» **Goal of the exercise**:
Take the records below and set down exactly the lines from the one with "purple cross at (87, 385): moved 4 px up" to the one with "green cross at (147, 246): moved", ends included; do not copy the pictures.

» **Data provided**:
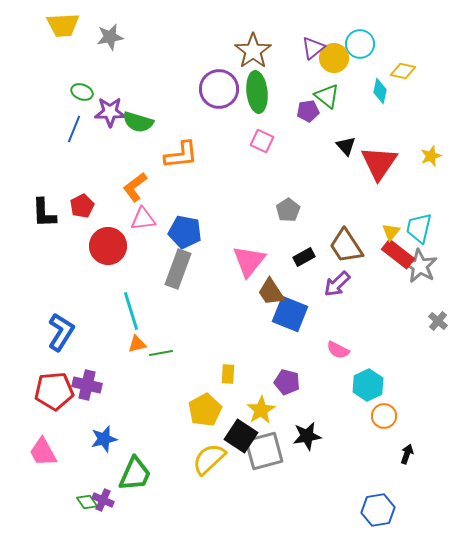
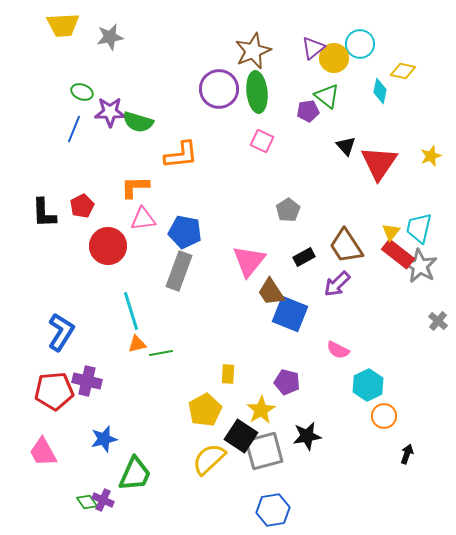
brown star at (253, 51): rotated 12 degrees clockwise
orange L-shape at (135, 187): rotated 36 degrees clockwise
gray rectangle at (178, 269): moved 1 px right, 2 px down
purple cross at (87, 385): moved 4 px up
blue hexagon at (378, 510): moved 105 px left
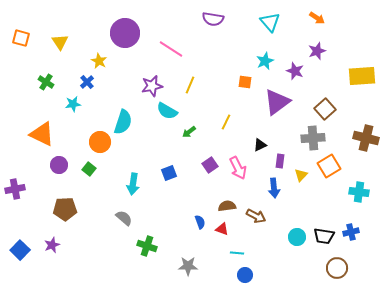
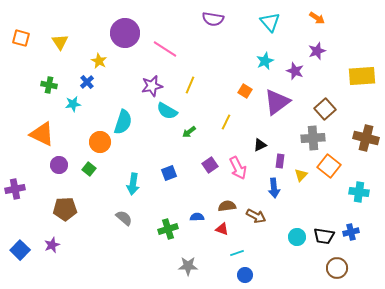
pink line at (171, 49): moved 6 px left
green cross at (46, 82): moved 3 px right, 3 px down; rotated 21 degrees counterclockwise
orange square at (245, 82): moved 9 px down; rotated 24 degrees clockwise
orange square at (329, 166): rotated 20 degrees counterclockwise
blue semicircle at (200, 222): moved 3 px left, 5 px up; rotated 72 degrees counterclockwise
green cross at (147, 246): moved 21 px right, 17 px up; rotated 36 degrees counterclockwise
cyan line at (237, 253): rotated 24 degrees counterclockwise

» **Answer for this exercise**:
purple cross at (87, 385): moved 4 px up
blue hexagon at (378, 510): moved 105 px left
pink line at (171, 49): moved 6 px left
green cross at (46, 82): moved 3 px right, 3 px down; rotated 21 degrees counterclockwise
orange square at (245, 82): moved 9 px down; rotated 24 degrees clockwise
orange square at (329, 166): rotated 20 degrees counterclockwise
blue semicircle at (200, 222): moved 3 px left, 5 px up; rotated 72 degrees counterclockwise
green cross at (147, 246): moved 21 px right, 17 px up; rotated 36 degrees counterclockwise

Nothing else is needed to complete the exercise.